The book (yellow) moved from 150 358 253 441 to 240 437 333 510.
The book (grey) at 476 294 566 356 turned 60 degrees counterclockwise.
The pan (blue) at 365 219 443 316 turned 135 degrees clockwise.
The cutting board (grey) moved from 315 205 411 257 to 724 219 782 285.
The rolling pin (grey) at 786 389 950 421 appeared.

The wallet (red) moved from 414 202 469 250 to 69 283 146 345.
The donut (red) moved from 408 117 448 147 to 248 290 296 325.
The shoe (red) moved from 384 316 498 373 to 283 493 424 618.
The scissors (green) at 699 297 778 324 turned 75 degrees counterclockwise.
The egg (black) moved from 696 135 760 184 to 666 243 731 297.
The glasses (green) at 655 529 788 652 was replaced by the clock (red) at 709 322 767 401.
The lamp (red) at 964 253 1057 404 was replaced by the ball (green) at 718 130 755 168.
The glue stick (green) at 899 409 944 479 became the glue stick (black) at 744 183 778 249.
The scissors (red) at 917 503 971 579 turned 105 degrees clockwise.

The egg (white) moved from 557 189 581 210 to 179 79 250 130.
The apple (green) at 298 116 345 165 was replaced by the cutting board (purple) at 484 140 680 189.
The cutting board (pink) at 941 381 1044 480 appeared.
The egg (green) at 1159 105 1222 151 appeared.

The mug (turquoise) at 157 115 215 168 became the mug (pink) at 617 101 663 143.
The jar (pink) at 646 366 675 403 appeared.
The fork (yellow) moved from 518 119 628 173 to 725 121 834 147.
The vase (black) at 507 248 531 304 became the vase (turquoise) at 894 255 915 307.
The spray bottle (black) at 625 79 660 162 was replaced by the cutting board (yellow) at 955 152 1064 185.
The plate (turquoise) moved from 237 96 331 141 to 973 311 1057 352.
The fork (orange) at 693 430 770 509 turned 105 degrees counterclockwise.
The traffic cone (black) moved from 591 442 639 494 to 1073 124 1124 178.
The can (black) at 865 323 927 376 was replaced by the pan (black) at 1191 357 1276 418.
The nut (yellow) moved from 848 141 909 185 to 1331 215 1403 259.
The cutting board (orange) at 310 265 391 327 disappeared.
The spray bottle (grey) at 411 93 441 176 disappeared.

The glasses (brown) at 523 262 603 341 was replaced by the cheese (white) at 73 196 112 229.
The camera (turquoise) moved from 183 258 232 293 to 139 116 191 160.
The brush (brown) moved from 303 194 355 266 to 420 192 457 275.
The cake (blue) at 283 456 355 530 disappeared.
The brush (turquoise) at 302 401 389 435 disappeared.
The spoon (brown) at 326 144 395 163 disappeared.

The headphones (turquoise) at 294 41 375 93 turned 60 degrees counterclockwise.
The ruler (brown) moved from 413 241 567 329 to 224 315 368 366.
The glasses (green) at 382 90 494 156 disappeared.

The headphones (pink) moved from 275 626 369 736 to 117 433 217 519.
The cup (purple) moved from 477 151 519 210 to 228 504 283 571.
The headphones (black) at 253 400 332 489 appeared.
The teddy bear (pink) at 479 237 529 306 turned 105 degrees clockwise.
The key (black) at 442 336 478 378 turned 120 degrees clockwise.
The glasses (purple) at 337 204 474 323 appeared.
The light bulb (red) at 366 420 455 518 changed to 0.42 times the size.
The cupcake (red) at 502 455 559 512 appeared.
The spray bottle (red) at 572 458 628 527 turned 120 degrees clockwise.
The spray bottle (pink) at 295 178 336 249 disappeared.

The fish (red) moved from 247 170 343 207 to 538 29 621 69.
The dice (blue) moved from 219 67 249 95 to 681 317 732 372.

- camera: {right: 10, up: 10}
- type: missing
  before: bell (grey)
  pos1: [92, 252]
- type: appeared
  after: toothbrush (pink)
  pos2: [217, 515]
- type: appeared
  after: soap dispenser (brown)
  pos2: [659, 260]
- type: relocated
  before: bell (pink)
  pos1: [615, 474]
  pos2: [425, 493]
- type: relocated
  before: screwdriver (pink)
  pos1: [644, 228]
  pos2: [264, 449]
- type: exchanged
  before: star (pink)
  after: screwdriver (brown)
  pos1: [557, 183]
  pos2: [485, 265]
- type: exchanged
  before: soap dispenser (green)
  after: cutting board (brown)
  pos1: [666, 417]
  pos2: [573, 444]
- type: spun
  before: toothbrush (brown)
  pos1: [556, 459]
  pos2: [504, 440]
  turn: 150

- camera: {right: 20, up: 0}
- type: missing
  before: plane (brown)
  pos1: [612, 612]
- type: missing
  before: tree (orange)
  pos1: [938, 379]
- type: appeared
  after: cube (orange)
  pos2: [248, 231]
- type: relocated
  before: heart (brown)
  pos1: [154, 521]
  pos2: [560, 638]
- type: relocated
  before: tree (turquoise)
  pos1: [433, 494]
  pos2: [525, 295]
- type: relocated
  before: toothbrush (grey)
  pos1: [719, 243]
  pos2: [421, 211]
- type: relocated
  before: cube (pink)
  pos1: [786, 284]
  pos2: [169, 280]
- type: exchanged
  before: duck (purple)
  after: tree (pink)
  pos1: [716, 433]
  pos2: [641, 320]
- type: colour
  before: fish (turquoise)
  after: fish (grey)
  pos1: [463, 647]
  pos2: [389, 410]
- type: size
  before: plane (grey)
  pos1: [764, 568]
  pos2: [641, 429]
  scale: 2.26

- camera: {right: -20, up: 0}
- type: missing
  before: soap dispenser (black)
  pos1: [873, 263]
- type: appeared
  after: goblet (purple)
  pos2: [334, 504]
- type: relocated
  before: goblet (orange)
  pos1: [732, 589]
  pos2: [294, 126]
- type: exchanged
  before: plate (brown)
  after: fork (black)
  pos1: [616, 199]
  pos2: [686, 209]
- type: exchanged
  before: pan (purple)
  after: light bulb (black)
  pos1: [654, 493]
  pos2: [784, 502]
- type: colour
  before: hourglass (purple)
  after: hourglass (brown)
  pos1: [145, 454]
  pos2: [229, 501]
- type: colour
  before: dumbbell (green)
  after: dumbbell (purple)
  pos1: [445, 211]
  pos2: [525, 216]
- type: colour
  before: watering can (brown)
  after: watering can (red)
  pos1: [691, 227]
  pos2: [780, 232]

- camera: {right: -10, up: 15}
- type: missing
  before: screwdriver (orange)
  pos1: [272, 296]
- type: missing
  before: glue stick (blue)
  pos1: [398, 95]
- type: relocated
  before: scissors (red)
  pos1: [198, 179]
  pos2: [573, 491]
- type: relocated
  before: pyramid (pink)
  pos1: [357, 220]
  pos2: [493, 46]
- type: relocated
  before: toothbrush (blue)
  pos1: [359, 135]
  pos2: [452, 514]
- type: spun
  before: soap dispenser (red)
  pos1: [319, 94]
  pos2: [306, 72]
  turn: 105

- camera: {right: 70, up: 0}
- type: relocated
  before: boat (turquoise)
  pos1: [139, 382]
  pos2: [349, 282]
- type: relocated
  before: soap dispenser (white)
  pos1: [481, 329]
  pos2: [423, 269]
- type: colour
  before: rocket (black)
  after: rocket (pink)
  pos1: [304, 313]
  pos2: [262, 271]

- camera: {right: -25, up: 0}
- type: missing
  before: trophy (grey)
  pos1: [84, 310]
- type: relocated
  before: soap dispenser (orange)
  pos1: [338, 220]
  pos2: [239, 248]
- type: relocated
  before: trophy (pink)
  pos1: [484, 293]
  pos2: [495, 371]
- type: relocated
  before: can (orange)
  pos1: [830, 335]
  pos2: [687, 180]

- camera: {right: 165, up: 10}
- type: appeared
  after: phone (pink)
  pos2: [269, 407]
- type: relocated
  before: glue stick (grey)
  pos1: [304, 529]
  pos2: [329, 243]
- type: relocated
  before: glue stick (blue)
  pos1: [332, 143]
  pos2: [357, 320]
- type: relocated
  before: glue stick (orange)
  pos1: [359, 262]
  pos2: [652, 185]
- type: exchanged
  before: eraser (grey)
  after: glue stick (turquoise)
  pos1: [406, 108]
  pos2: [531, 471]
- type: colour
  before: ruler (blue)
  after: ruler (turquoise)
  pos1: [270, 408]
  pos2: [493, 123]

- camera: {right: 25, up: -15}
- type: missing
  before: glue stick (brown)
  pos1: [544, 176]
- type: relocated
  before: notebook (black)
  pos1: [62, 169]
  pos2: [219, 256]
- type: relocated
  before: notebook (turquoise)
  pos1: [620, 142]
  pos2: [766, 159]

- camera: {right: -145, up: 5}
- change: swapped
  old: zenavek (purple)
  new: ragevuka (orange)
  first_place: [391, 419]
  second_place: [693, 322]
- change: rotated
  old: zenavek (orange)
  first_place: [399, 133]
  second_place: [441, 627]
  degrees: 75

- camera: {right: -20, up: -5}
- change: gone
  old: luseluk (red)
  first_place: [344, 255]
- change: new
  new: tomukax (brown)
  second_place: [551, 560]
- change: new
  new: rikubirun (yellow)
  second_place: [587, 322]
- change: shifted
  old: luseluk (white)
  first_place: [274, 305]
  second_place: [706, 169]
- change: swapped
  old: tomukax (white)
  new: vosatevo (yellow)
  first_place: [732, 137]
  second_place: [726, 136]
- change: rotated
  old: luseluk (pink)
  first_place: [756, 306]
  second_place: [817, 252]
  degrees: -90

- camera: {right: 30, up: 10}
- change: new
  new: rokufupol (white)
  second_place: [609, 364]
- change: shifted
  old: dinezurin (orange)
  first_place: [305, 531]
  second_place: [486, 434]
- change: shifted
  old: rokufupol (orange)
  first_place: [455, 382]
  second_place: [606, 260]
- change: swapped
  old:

- _Your instructions_
Retype every line of the listing, word for word, from its opening line to the line that holds "The cutting board (grey)", and include that last line too.

- _Written solution_
The book (yellow) moved from 150 358 253 441 to 240 437 333 510.
The book (grey) at 476 294 566 356 turned 60 degrees counterclockwise.
The pan (blue) at 365 219 443 316 turned 135 degrees clockwise.
The cutting board (grey) moved from 315 205 411 257 to 724 219 782 285.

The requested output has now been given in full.